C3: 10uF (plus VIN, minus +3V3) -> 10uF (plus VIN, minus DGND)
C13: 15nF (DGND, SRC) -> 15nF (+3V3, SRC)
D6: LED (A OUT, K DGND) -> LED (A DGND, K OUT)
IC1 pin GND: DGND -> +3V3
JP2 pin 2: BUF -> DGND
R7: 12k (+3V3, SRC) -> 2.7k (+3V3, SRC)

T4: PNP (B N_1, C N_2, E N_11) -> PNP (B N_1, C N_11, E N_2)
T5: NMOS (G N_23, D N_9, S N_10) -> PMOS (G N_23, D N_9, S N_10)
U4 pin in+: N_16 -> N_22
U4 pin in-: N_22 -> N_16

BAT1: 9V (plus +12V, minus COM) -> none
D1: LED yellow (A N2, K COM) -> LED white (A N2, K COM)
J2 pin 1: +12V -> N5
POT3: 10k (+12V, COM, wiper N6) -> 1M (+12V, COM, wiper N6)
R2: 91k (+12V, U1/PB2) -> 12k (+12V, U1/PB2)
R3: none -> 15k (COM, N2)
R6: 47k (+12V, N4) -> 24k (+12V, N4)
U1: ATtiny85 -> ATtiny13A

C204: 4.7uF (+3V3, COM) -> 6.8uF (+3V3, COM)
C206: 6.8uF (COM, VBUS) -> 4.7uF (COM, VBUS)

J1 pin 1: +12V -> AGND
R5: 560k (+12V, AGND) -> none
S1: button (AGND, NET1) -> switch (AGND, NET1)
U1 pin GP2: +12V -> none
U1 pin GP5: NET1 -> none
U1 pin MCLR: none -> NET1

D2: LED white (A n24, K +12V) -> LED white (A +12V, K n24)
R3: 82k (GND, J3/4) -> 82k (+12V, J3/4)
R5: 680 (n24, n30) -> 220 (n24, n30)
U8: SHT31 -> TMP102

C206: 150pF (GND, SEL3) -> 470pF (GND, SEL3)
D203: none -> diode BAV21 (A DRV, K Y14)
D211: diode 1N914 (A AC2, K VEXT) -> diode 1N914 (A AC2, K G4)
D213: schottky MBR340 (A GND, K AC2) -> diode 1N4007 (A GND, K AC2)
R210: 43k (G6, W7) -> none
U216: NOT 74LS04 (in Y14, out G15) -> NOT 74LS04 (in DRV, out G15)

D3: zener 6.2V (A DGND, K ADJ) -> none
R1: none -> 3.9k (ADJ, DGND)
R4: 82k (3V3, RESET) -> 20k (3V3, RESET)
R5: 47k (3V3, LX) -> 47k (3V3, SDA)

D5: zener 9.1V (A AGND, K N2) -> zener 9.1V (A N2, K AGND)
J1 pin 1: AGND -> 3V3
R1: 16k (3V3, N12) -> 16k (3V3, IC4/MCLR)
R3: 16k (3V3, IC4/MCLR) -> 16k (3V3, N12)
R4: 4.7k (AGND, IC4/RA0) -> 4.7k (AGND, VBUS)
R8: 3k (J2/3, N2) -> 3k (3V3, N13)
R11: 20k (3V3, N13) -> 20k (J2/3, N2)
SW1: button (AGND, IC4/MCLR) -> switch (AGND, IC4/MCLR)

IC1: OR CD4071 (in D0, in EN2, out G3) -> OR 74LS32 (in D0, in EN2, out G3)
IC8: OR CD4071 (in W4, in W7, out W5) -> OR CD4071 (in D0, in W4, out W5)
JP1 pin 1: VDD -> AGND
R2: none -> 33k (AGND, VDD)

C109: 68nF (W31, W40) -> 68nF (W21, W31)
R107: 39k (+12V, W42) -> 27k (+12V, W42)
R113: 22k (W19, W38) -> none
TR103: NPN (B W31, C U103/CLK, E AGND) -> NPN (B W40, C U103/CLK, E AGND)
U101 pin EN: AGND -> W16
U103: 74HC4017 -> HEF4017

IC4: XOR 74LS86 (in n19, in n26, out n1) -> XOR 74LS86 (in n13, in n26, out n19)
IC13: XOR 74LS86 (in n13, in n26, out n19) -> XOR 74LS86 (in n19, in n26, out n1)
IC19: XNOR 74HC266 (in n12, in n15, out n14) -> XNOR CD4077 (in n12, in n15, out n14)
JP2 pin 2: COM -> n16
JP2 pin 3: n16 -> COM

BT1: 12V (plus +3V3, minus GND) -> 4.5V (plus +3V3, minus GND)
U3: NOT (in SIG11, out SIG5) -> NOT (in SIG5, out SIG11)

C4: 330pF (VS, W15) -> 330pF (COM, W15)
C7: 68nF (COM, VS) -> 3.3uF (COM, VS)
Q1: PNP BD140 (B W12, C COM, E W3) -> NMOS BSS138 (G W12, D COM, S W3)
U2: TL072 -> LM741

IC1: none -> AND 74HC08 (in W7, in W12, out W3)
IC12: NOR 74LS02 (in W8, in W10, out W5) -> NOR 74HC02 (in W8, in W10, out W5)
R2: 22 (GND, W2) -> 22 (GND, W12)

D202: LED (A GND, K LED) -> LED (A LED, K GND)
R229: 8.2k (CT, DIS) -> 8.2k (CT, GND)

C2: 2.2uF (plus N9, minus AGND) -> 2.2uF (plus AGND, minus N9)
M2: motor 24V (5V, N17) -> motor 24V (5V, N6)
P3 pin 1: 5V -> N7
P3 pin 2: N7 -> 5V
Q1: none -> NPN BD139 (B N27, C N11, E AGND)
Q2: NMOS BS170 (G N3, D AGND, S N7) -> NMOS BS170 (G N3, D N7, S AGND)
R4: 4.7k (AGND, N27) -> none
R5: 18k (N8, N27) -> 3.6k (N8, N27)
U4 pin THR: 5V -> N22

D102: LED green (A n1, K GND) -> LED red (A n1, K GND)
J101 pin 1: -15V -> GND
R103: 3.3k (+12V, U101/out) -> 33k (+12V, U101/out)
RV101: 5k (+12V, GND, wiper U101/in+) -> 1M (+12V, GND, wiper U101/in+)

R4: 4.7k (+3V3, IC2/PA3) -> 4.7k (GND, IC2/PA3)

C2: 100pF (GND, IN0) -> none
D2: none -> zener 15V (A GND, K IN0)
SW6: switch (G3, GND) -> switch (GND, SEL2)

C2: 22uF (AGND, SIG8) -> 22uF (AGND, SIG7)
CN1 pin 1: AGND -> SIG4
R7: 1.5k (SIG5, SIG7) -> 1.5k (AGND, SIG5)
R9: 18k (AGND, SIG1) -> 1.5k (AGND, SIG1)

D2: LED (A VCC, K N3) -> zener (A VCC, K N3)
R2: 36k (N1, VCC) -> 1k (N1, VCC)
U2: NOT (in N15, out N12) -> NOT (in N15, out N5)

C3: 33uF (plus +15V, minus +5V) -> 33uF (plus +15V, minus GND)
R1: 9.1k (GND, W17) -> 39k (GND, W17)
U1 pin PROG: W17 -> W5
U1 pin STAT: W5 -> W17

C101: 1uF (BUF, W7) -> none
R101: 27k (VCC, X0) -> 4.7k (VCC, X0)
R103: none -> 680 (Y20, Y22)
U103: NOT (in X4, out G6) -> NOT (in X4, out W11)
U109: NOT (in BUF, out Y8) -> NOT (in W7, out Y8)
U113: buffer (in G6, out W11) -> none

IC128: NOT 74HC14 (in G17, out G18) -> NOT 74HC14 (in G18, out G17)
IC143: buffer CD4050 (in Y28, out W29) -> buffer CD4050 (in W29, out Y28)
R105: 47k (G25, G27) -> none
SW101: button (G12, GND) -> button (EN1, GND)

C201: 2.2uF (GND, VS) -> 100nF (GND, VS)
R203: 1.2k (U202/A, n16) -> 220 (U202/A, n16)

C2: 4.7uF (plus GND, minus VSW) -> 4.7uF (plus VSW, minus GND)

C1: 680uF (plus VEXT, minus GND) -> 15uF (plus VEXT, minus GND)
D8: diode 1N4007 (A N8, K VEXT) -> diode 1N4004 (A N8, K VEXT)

• • • • • • •

__Your instructions__.
Exactly as shown, repeat every record.

__Your solution__.
C3: 10uF (plus VIN, minus +3V3) -> 10uF (plus VIN, minus DGND)
C13: 15nF (DGND, SRC) -> 15nF (+3V3, SRC)
D6: LED (A OUT, K DGND) -> LED (A DGND, K OUT)
IC1 pin GND: DGND -> +3V3
JP2 pin 2: BUF -> DGND
R7: 12k (+3V3, SRC) -> 2.7k (+3V3, SRC)

T4: PNP (B N_1, C N_2, E N_11) -> PNP (B N_1, C N_11, E N_2)
T5: NMOS (G N_23, D N_9, S N_10) -> PMOS (G N_23, D N_9, S N_10)
U4 pin in+: N_16 -> N_22
U4 pin in-: N_22 -> N_16

BAT1: 9V (plus +12V, minus COM) -> none
D1: LED yellow (A N2, K COM) -> LED white (A N2, K COM)
J2 pin 1: +12V -> N5
POT3: 10k (+12V, COM, wiper N6) -> 1M (+12V, COM, wiper N6)
R2: 91k (+12V, U1/PB2) -> 12k (+12V, U1/PB2)
R3: none -> 15k (COM, N2)
R6: 47k (+12V, N4) -> 24k (+12V, N4)
U1: ATtiny85 -> ATtiny13A

C204: 4.7uF (+3V3, COM) -> 6.8uF (+3V3, COM)
C206: 6.8uF (COM, VBUS) -> 4.7uF (COM, VBUS)

J1 pin 1: +12V -> AGND
R5: 560k (+12V, AGND) -> none
S1: button (AGND, NET1) -> switch (AGND, NET1)
U1 pin GP2: +12V -> none
U1 pin GP5: NET1 -> none
U1 pin MCLR: none -> NET1

D2: LED white (A n24, K +12V) -> LED white (A +12V, K n24)
R3: 82k (GND, J3/4) -> 82k (+12V, J3/4)
R5: 680 (n24, n30) -> 220 (n24, n30)
U8: SHT31 -> TMP102

C206: 150pF (GND, SEL3) -> 470pF (GND, SEL3)
D203: none -> diode BAV21 (A DRV, K Y14)
D211: diode 1N914 (A AC2, K VEXT) -> diode 1N914 (A AC2, K G4)
D213: schottky MBR340 (A GND, K AC2) -> diode 1N4007 (A GND, K AC2)
R210: 43k (G6, W7) -> none
U216: NOT 74LS04 (in Y14, out G15) -> NOT 74LS04 (in DRV, out G15)

D3: zener 6.2V (A DGND, K ADJ) -> none
R1: none -> 3.9k (ADJ, DGND)
R4: 82k (3V3, RESET) -> 20k (3V3, RESET)
R5: 47k (3V3, LX) -> 47k (3V3, SDA)

D5: zener 9.1V (A AGND, K N2) -> zener 9.1V (A N2, K AGND)
J1 pin 1: AGND -> 3V3
R1: 16k (3V3, N12) -> 16k (3V3, IC4/MCLR)
R3: 16k (3V3, IC4/MCLR) -> 16k (3V3, N12)
R4: 4.7k (AGND, IC4/RA0) -> 4.7k (AGND, VBUS)
R8: 3k (J2/3, N2) -> 3k (3V3, N13)
R11: 20k (3V3, N13) -> 20k (J2/3, N2)
SW1: button (AGND, IC4/MCLR) -> switch (AGND, IC4/MCLR)

IC1: OR CD4071 (in D0, in EN2, out G3) -> OR 74LS32 (in D0, in EN2, out G3)
IC8: OR CD4071 (in W4, in W7, out W5) -> OR CD4071 (in D0, in W4, out W5)
JP1 pin 1: VDD -> AGND
R2: none -> 33k (AGND, VDD)

C109: 68nF (W31, W40) -> 68nF (W21, W31)
R107: 39k (+12V, W42) -> 27k (+12V, W42)
R113: 22k (W19, W38) -> none
TR103: NPN (B W31, C U103/CLK, E AGND) -> NPN (B W40, C U103/CLK, E AGND)
U101 pin EN: AGND -> W16
U103: 74HC4017 -> HEF4017

IC4: XOR 74LS86 (in n19, in n26, out n1) -> XOR 74LS86 (in n13, in n26, out n19)
IC13: XOR 74LS86 (in n13, in n26, out n19) -> XOR 74LS86 (in n19, in n26, out n1)
IC19: XNOR 74HC266 (in n12, in n15, out n14) -> XNOR CD4077 (in n12, in n15, out n14)
JP2 pin 2: COM -> n16
JP2 pin 3: n16 -> COM

BT1: 12V (plus +3V3, minus GND) -> 4.5V (plus +3V3, minus GND)
U3: NOT (in SIG11, out SIG5) -> NOT (in SIG5, out SIG11)

C4: 330pF (VS, W15) -> 330pF (COM, W15)
C7: 68nF (COM, VS) -> 3.3uF (COM, VS)
Q1: PNP BD140 (B W12, C COM, E W3) -> NMOS BSS138 (G W12, D COM, S W3)
U2: TL072 -> LM741

IC1: none -> AND 74HC08 (in W7, in W12, out W3)
IC12: NOR 74LS02 (in W8, in W10, out W5) -> NOR 74HC02 (in W8, in W10, out W5)
R2: 22 (GND, W2) -> 22 (GND, W12)

D202: LED (A GND, K LED) -> LED (A LED, K GND)
R229: 8.2k (CT, DIS) -> 8.2k (CT, GND)

C2: 2.2uF (plus N9, minus AGND) -> 2.2uF (plus AGND, minus N9)
M2: motor 24V (5V, N17) -> motor 24V (5V, N6)
P3 pin 1: 5V -> N7
P3 pin 2: N7 -> 5V
Q1: none -> NPN BD139 (B N27, C N11, E AGND)
Q2: NMOS BS170 (G N3, D AGND, S N7) -> NMOS BS170 (G N3, D N7, S AGND)
R4: 4.7k (AGND, N27) -> none
R5: 18k (N8, N27) -> 3.6k (N8, N27)
U4 pin THR: 5V -> N22

D102: LED green (A n1, K GND) -> LED red (A n1, K GND)
J101 pin 1: -15V -> GND
R103: 3.3k (+12V, U101/out) -> 33k (+12V, U101/out)
RV101: 5k (+12V, GND, wiper U101/in+) -> 1M (+12V, GND, wiper U101/in+)

R4: 4.7k (+3V3, IC2/PA3) -> 4.7k (GND, IC2/PA3)

C2: 100pF (GND, IN0) -> none
D2: none -> zener 15V (A GND, K IN0)
SW6: switch (G3, GND) -> switch (GND, SEL2)

C2: 22uF (AGND, SIG8) -> 22uF (AGND, SIG7)
CN1 pin 1: AGND -> SIG4
R7: 1.5k (SIG5, SIG7) -> 1.5k (AGND, SIG5)
R9: 18k (AGND, SIG1) -> 1.5k (AGND, SIG1)

D2: LED (A VCC, K N3) -> zener (A VCC, K N3)
R2: 36k (N1, VCC) -> 1k (N1, VCC)
U2: NOT (in N15, out N12) -> NOT (in N15, out N5)

C3: 33uF (plus +15V, minus +5V) -> 33uF (plus +15V, minus GND)
R1: 9.1k (GND, W17) -> 39k (GND, W17)
U1 pin PROG: W17 -> W5
U1 pin STAT: W5 -> W17

C101: 1uF (BUF, W7) -> none
R101: 27k (VCC, X0) -> 4.7k (VCC, X0)
R103: none -> 680 (Y20, Y22)
U103: NOT (in X4, out G6) -> NOT (in X4, out W11)
U109: NOT (in BUF, out Y8) -> NOT (in W7, out Y8)
U113: buffer (in G6, out W11) -> none

IC128: NOT 74HC14 (in G17, out G18) -> NOT 74HC14 (in G18, out G17)
IC143: buffer CD4050 (in Y28, out W29) -> buffer CD4050 (in W29, out Y28)
R105: 47k (G25, G27) -> none
SW101: button (G12, GND) -> button (EN1, GND)

C201: 2.2uF (GND, VS) -> 100nF (GND, VS)
R203: 1.2k (U202/A, n16) -> 220 (U202/A, n16)

C2: 4.7uF (plus GND, minus VSW) -> 4.7uF (plus VSW, minus GND)

C1: 680uF (plus VEXT, minus GND) -> 15uF (plus VEXT, minus GND)
D8: diode 1N4007 (A N8, K VEXT) -> diode 1N4004 (A N8, K VEXT)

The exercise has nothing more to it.